### Supplied information:
==============================

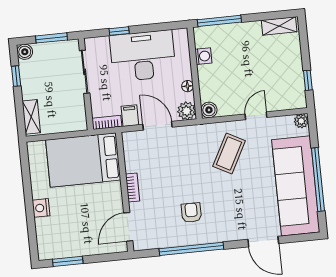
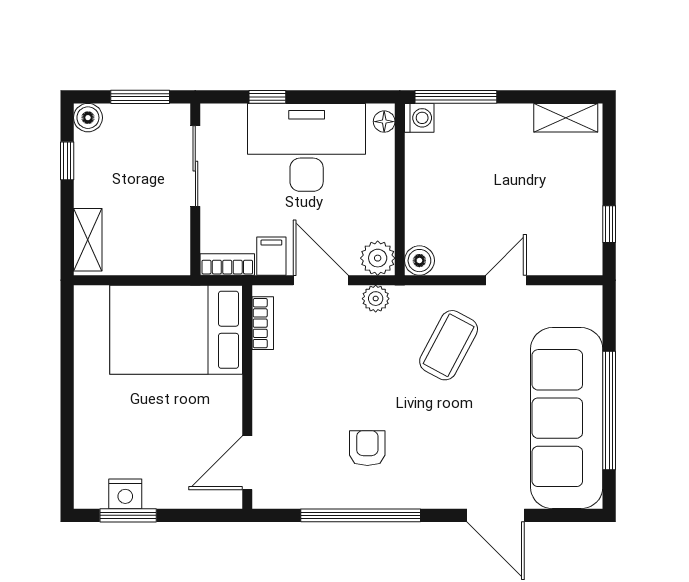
washing machine: (203, 56) -> (419, 118), moved
floor lamp: (188, 86) -> (384, 122), moved
plant: (301, 121) -> (376, 299), moved
bookcase: (133, 187) -> (263, 323), moved
nightstand: (41, 208) -> (125, 494), moved, turned -90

==============================

Copy out the full material exactly. Pictures should not appear in it.

washing machine: (203, 56) -> (419, 118), moved
floor lamp: (188, 86) -> (384, 122), moved
plant: (301, 121) -> (376, 299), moved
bookcase: (133, 187) -> (263, 323), moved
nightstand: (41, 208) -> (125, 494), moved, turned -90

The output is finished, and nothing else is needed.